## Problem details
Print the full set of records below, character for character and picture-free.

- - - - - - -

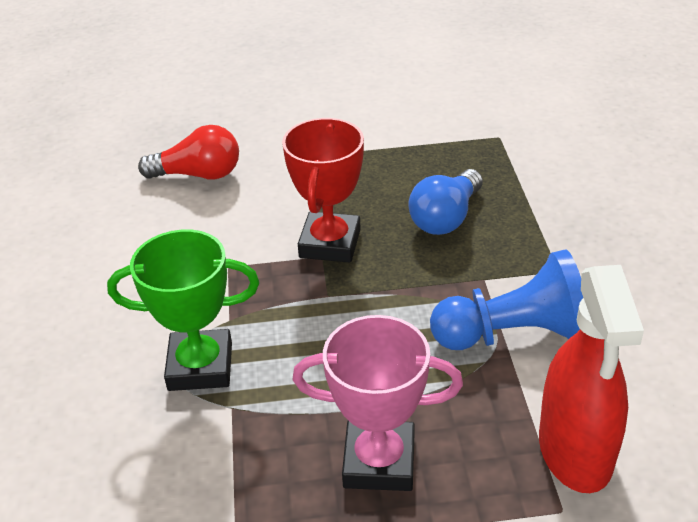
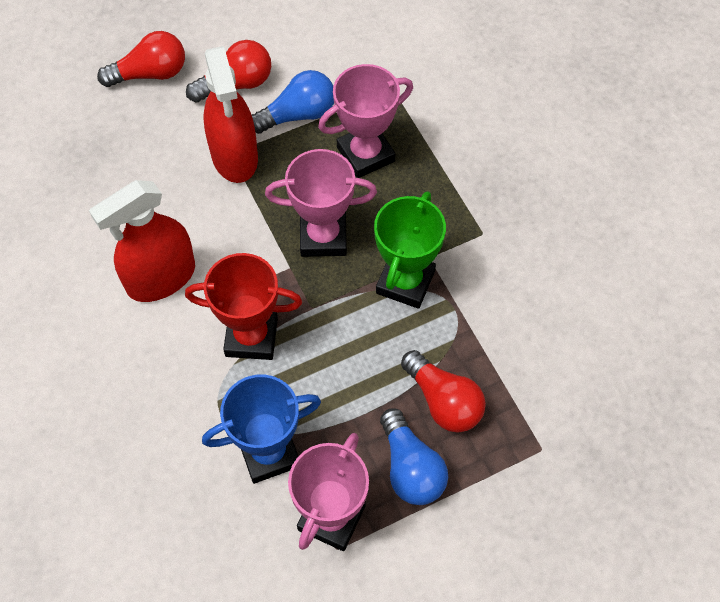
blue light bulb: 1 -> 2
blue pawn: 1 -> 0
blue trophy: 0 -> 1
pink trophy: 1 -> 3
red light bulb: 1 -> 3
red spray bottle: 1 -> 2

- - - - - - -

## Written solution
blue light bulb: 1 -> 2
blue pawn: 1 -> 0
blue trophy: 0 -> 1
pink trophy: 1 -> 3
red light bulb: 1 -> 3
red spray bottle: 1 -> 2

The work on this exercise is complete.